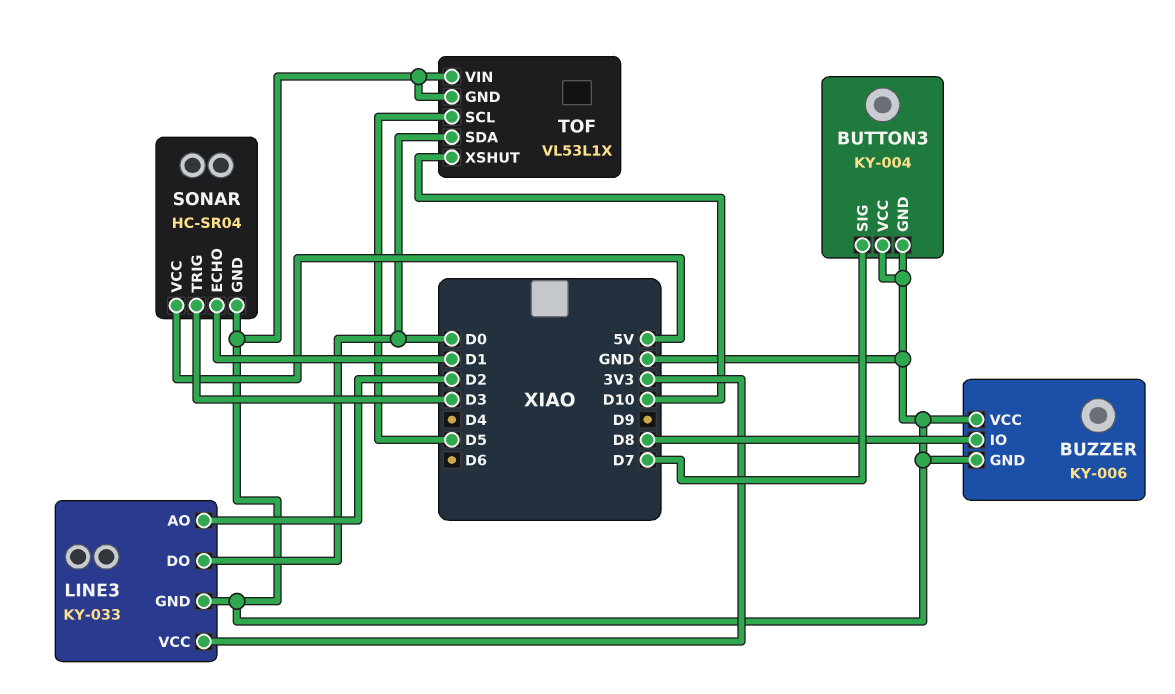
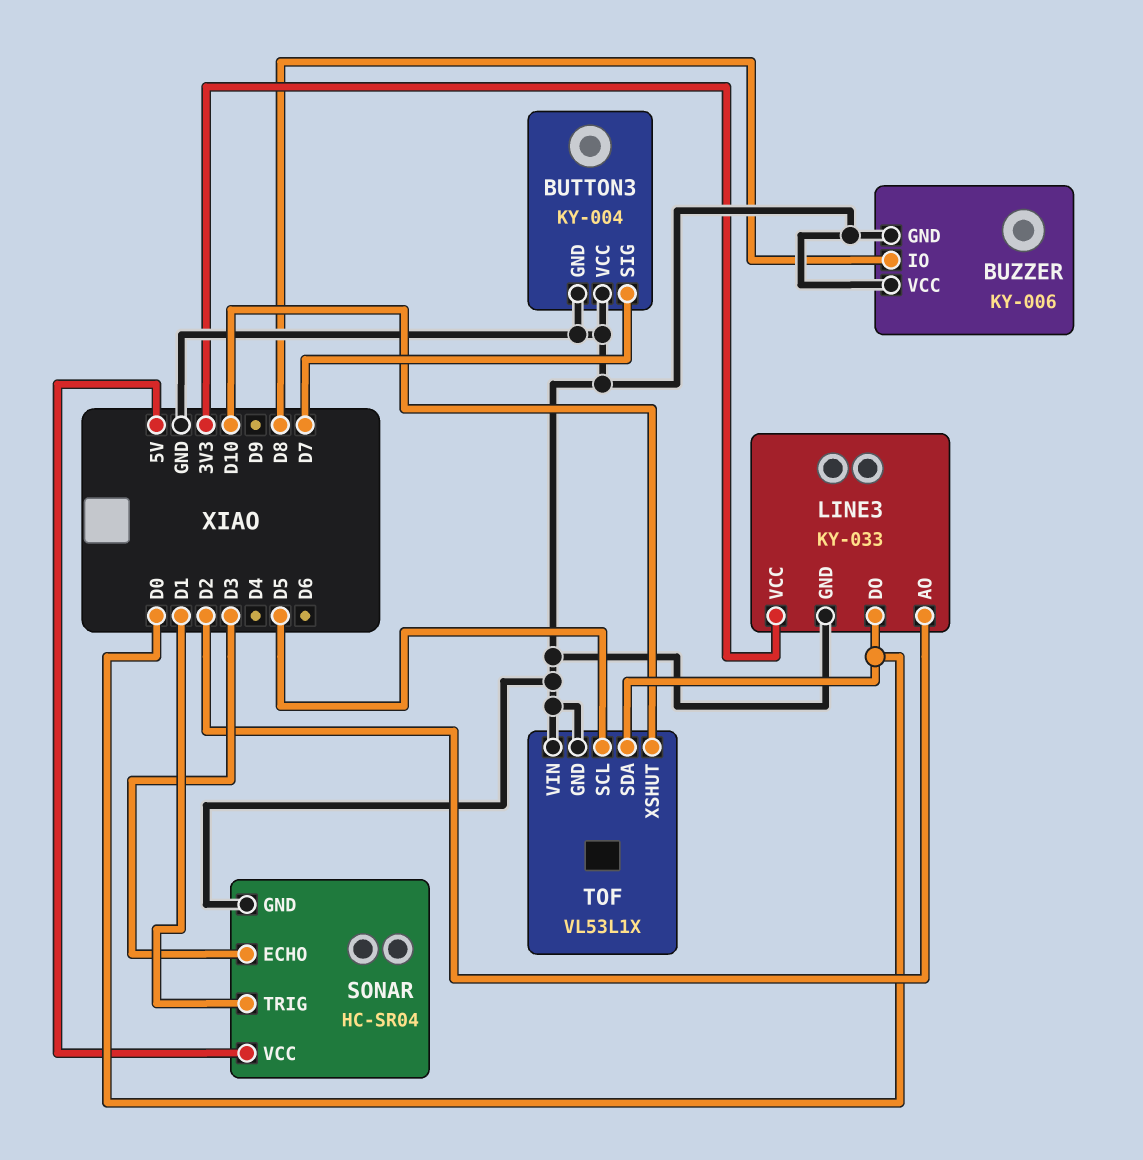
SONAR pin ECHO: D1 -> D3
SONAR pin TRIG: D3 -> D1

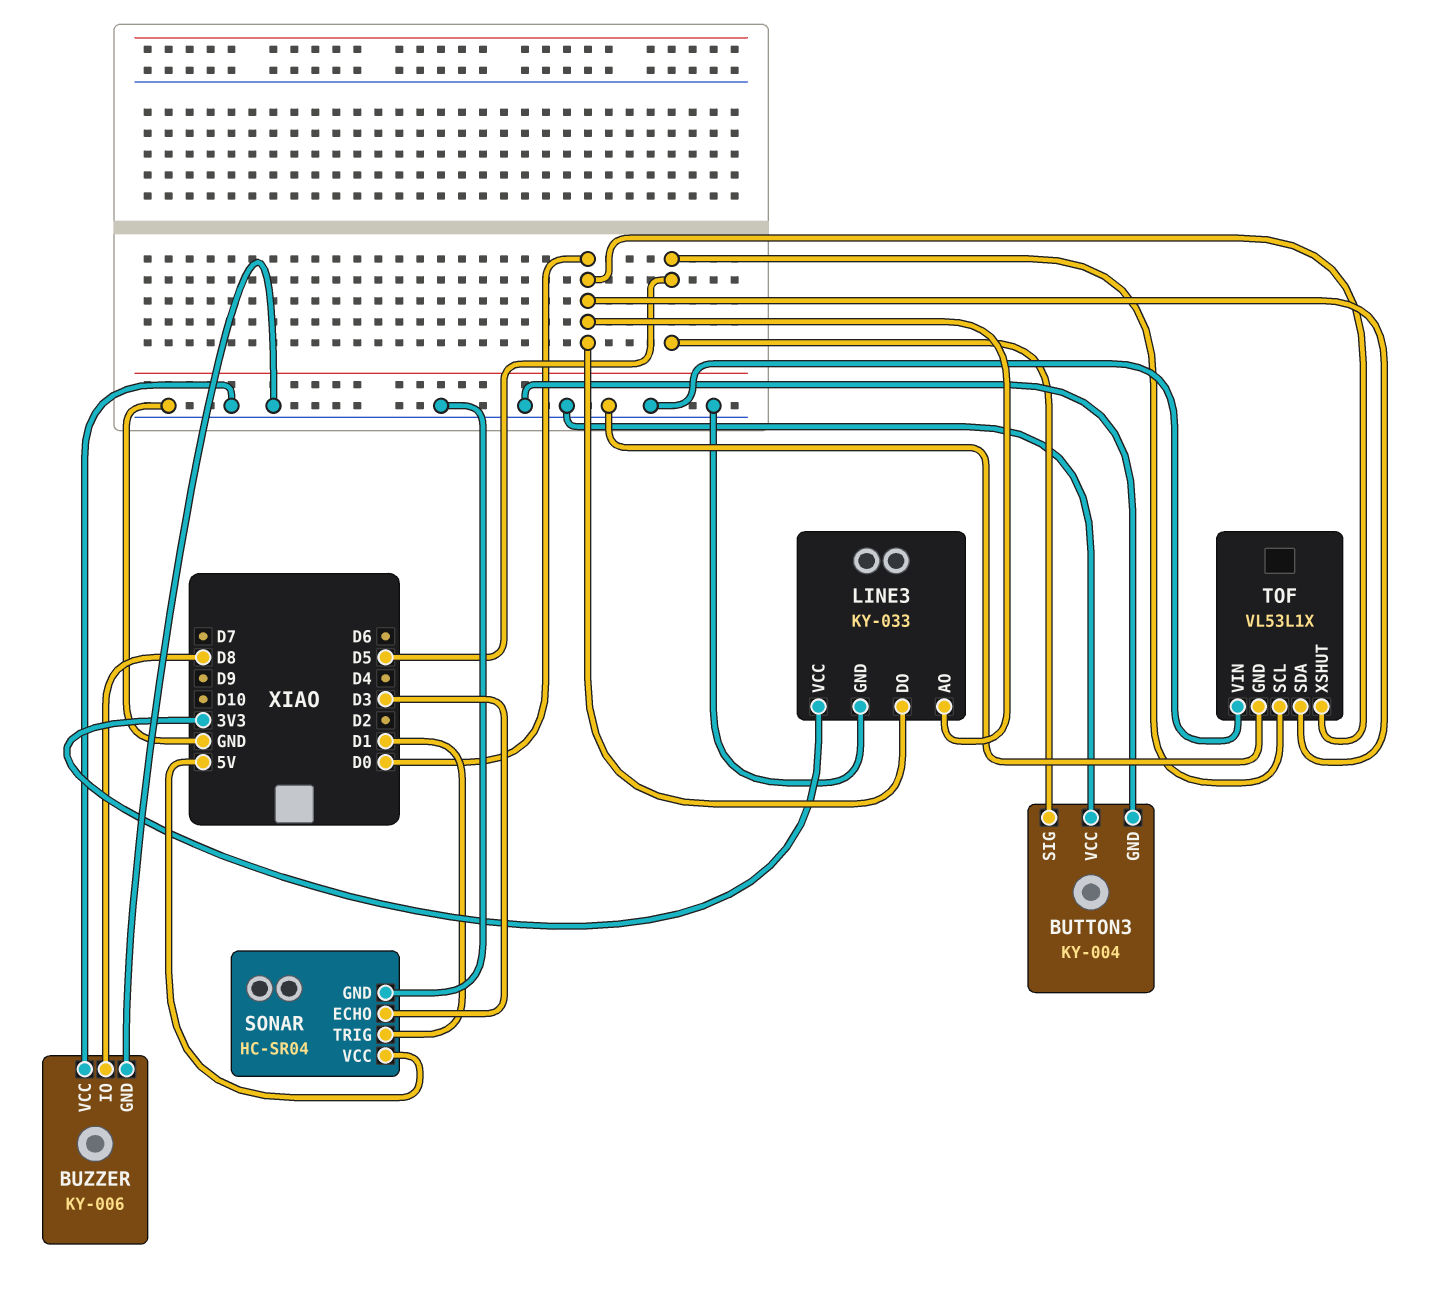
BUTTON3 pin SIG: D7 -> D5
LINE3 pin AO: D2 -> D0
TOF pin XSHUT: D10 -> D0

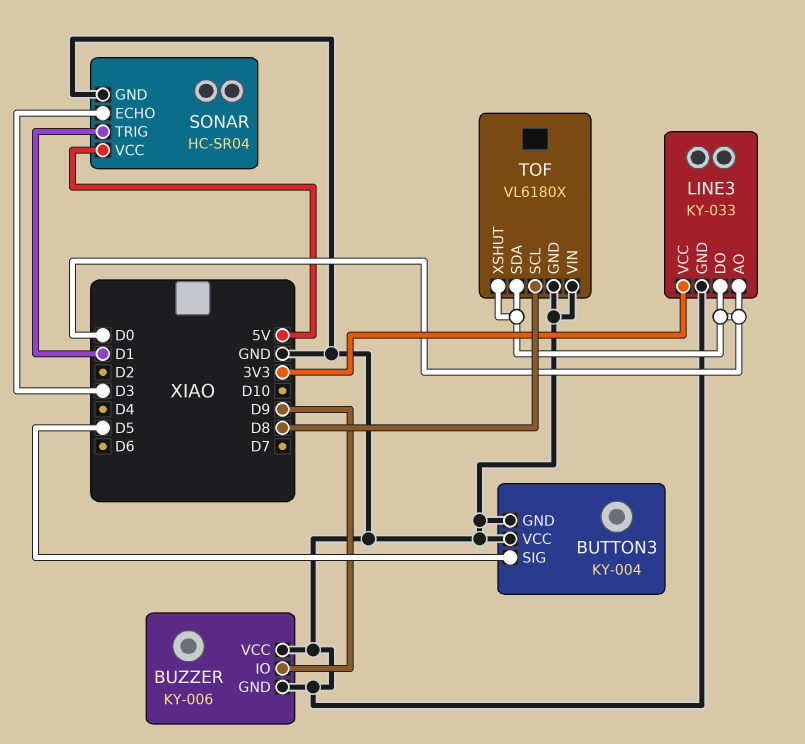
BUZZER pin IO: D8 -> D9
TOF: VL53L1X -> VL6180X
TOF pin SCL: D5 -> D8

───

Exercise requirements
Return the data above unchanged. Pictures are not part of the copy.

Answer section
SONAR pin ECHO: D1 -> D3
SONAR pin TRIG: D3 -> D1

BUTTON3 pin SIG: D7 -> D5
LINE3 pin AO: D2 -> D0
TOF pin XSHUT: D10 -> D0

BUZZER pin IO: D8 -> D9
TOF: VL53L1X -> VL6180X
TOF pin SCL: D5 -> D8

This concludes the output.